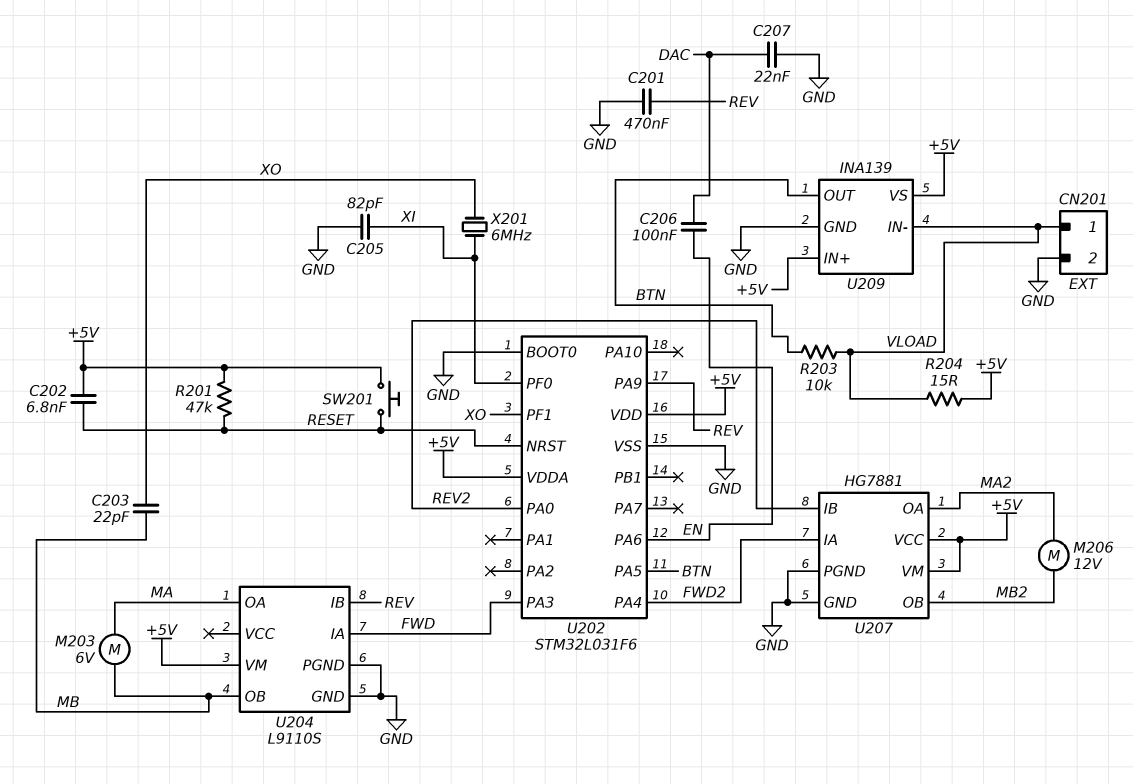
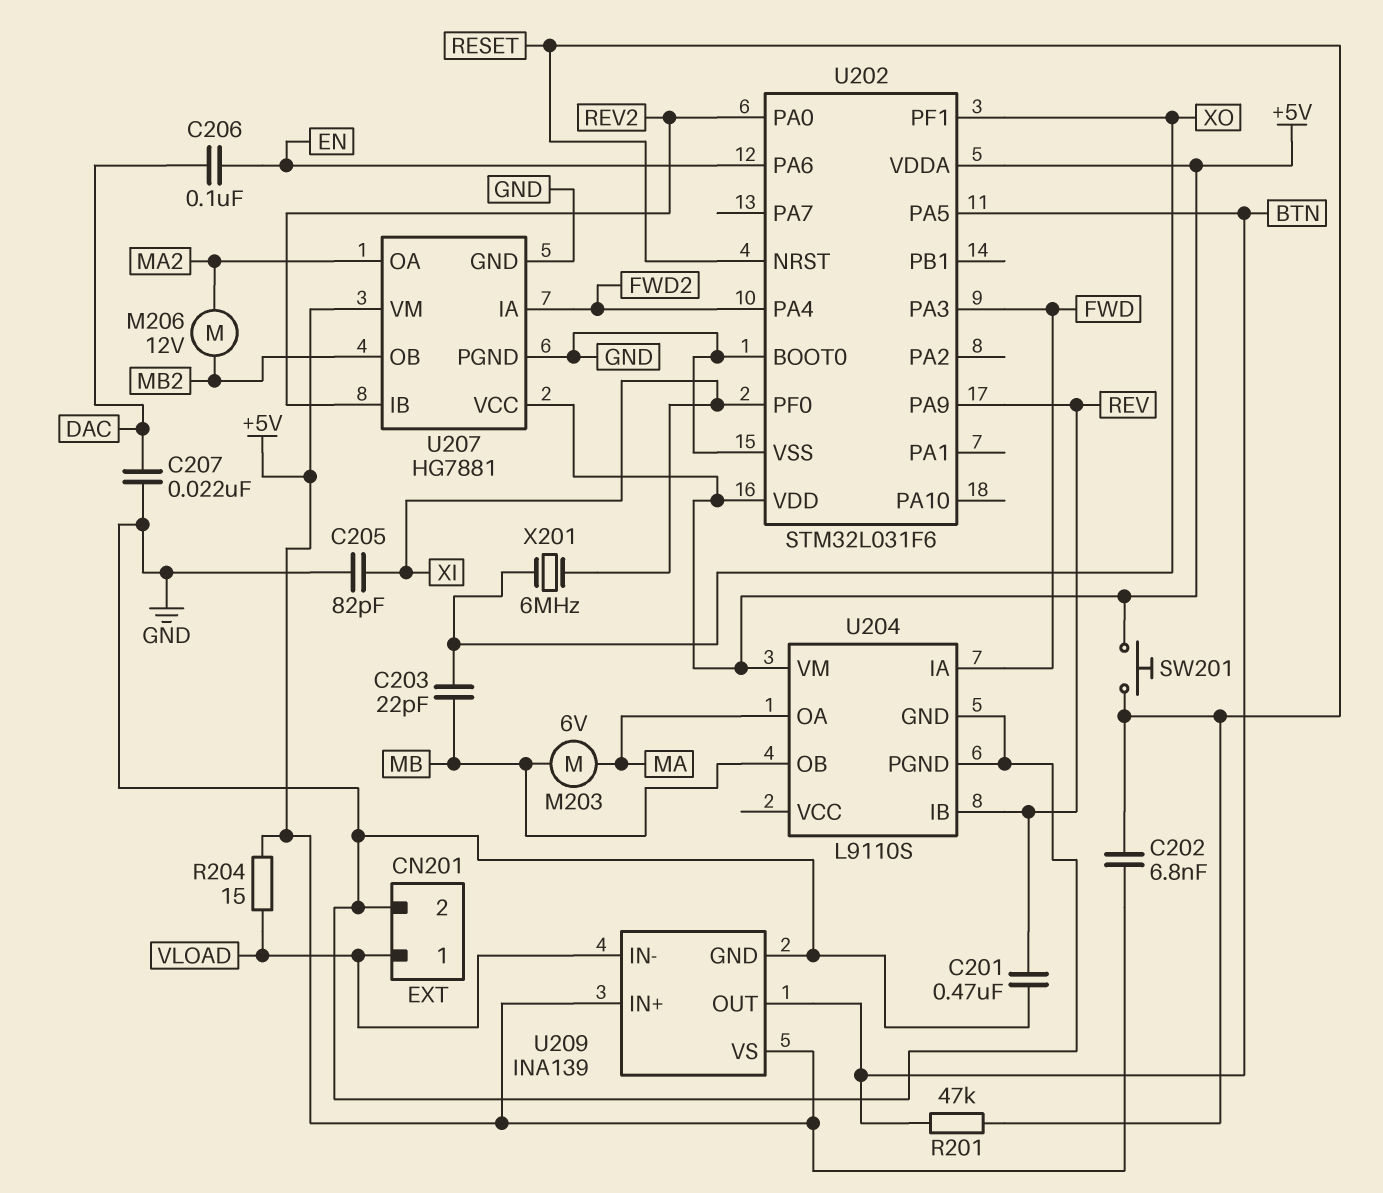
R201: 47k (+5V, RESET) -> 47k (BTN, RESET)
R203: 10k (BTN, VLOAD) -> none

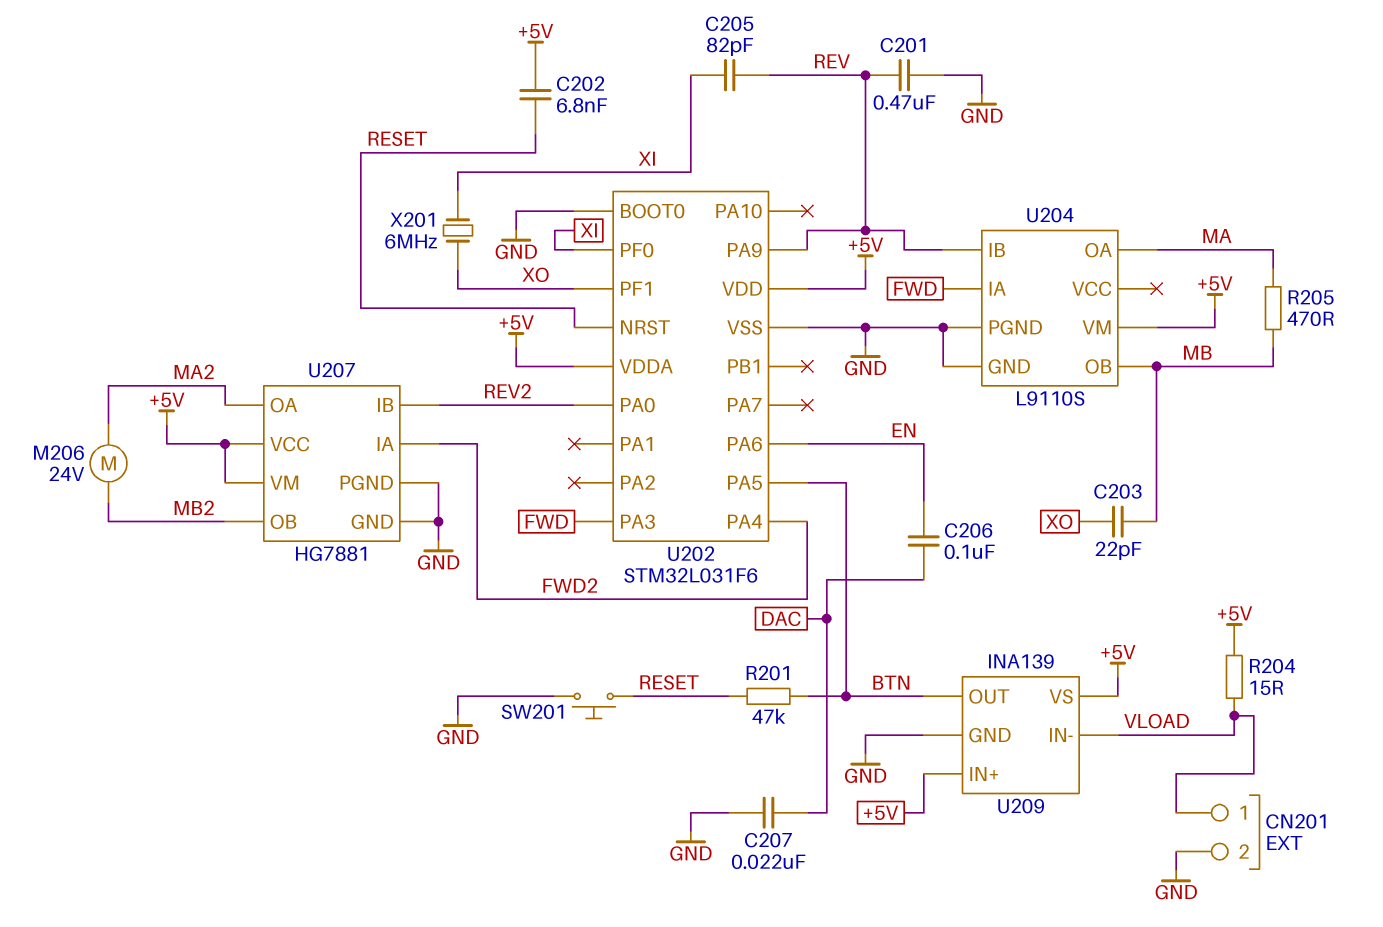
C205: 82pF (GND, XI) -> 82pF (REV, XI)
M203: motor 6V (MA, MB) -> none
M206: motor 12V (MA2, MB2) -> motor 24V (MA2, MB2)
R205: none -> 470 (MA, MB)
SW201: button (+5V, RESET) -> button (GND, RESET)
□ □ □ □ □
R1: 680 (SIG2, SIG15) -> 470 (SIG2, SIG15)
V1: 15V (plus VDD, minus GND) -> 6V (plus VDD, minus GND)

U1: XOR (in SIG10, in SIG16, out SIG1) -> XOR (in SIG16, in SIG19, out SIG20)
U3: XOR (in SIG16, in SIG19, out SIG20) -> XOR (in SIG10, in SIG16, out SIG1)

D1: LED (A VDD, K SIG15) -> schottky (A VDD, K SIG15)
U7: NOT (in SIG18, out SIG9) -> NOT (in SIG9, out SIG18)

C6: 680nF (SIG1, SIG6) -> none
□ □ □ □ □
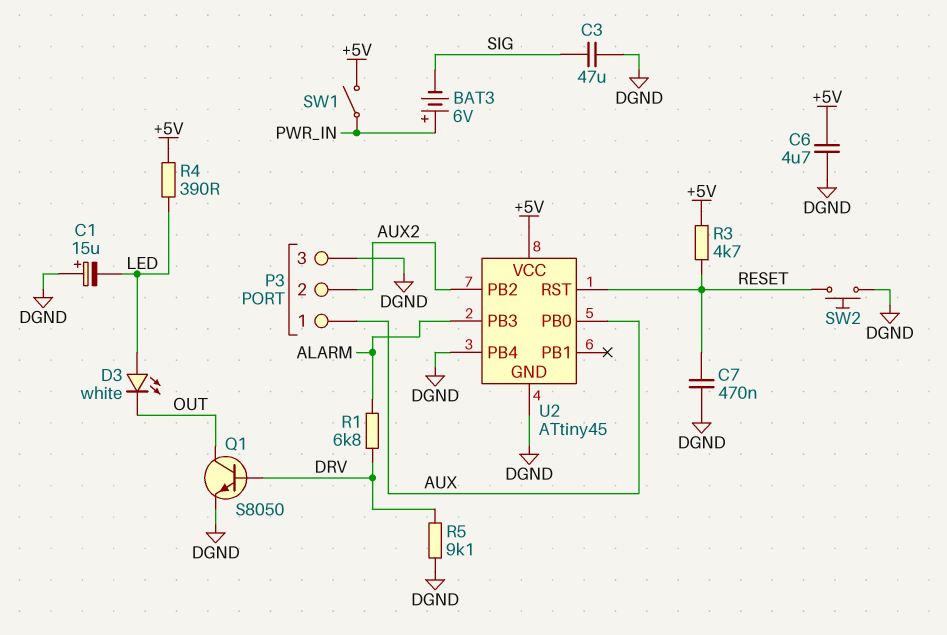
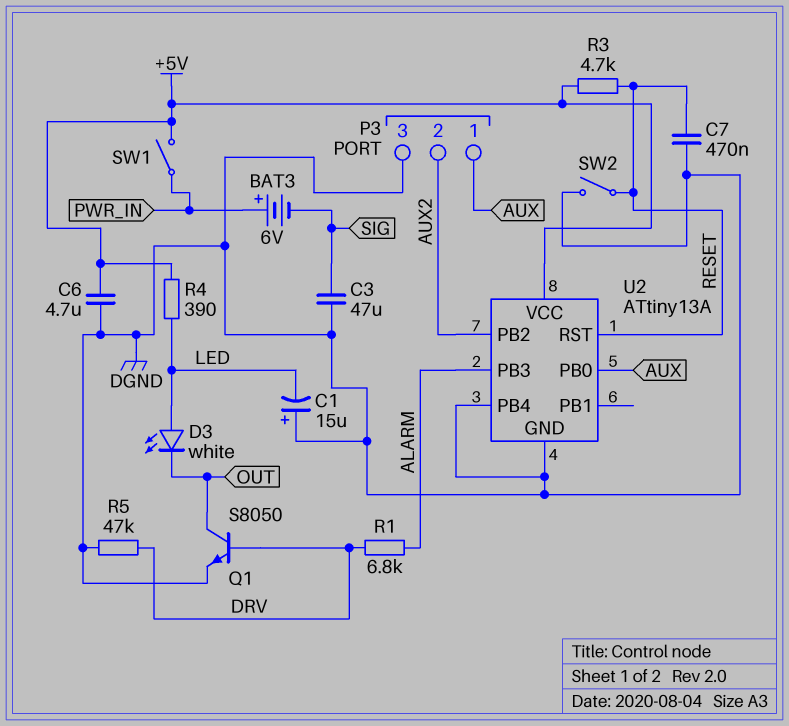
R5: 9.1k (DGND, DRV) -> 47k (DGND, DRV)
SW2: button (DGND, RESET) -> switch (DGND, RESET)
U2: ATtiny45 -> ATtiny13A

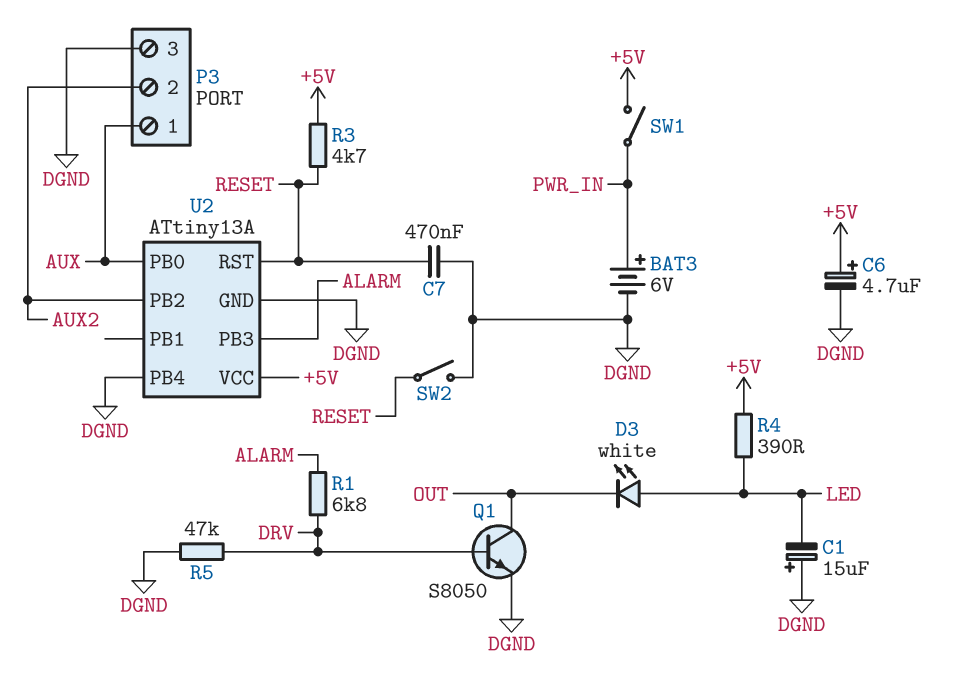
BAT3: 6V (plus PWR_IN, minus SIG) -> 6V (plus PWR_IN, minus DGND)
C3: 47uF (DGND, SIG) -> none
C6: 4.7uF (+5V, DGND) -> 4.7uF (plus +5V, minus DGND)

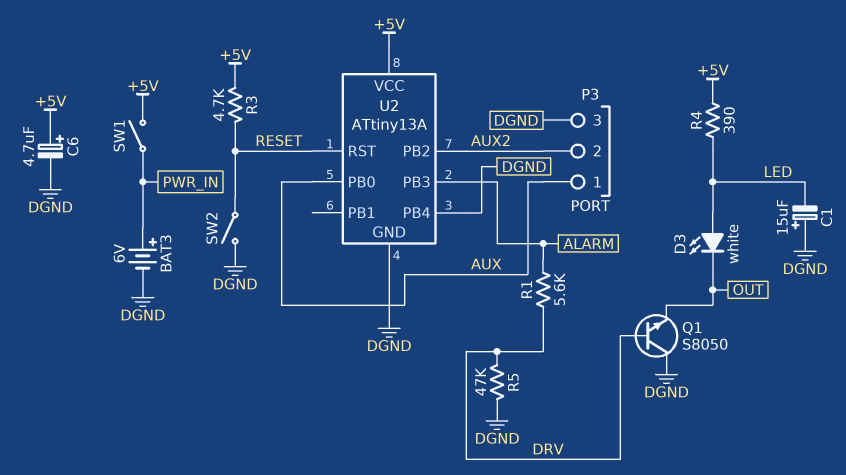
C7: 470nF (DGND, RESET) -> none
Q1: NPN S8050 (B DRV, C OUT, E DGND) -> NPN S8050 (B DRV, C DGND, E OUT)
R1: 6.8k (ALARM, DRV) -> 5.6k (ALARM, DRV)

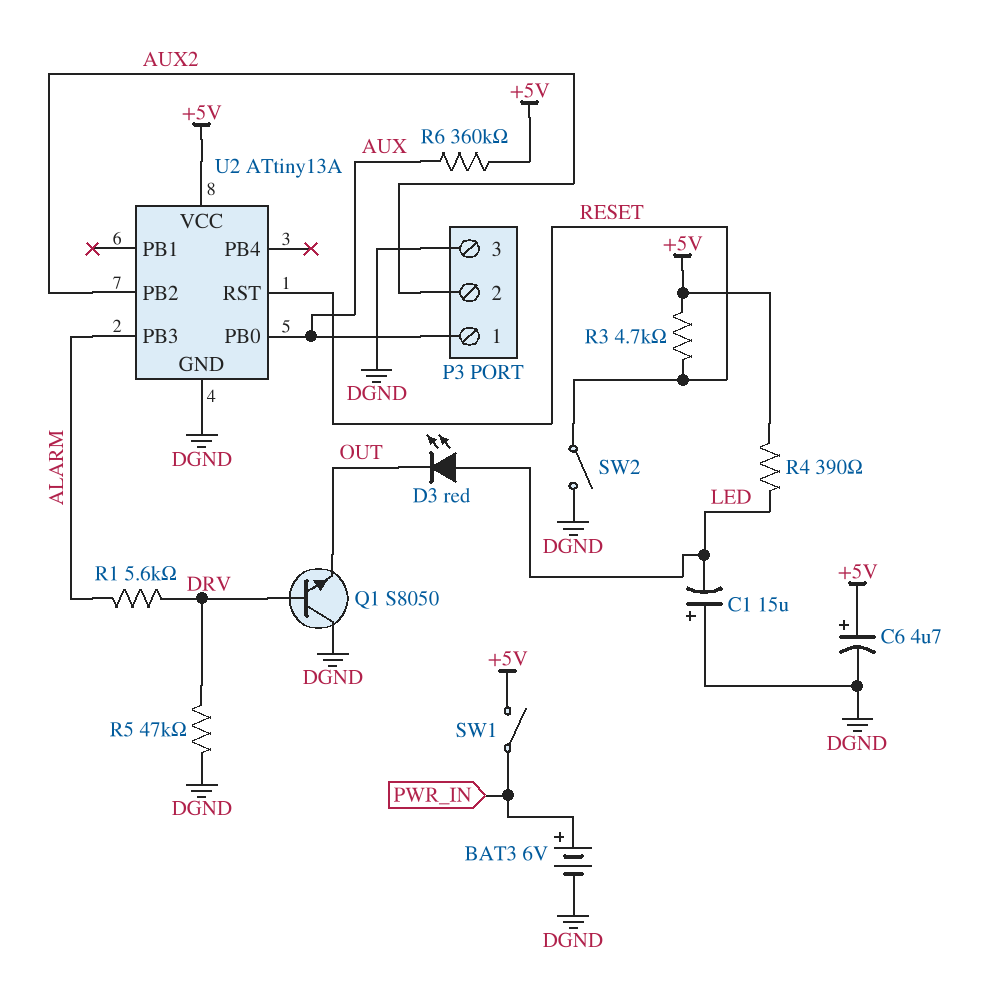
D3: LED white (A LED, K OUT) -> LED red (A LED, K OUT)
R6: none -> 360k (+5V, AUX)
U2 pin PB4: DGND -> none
□ □ □ □ □
Output should consist of the lines above from the one with "U2: ATtiny45 -> ATtiny13A" down to the one with "U2 pin PB4: DGND -> none", exact and without pictures.

U2: ATtiny45 -> ATtiny13A

BAT3: 6V (plus PWR_IN, minus SIG) -> 6V (plus PWR_IN, minus DGND)
C3: 47uF (DGND, SIG) -> none
C6: 4.7uF (+5V, DGND) -> 4.7uF (plus +5V, minus DGND)

C7: 470nF (DGND, RESET) -> none
Q1: NPN S8050 (B DRV, C OUT, E DGND) -> NPN S8050 (B DRV, C DGND, E OUT)
R1: 6.8k (ALARM, DRV) -> 5.6k (ALARM, DRV)

D3: LED white (A LED, K OUT) -> LED red (A LED, K OUT)
R6: none -> 360k (+5V, AUX)
U2 pin PB4: DGND -> none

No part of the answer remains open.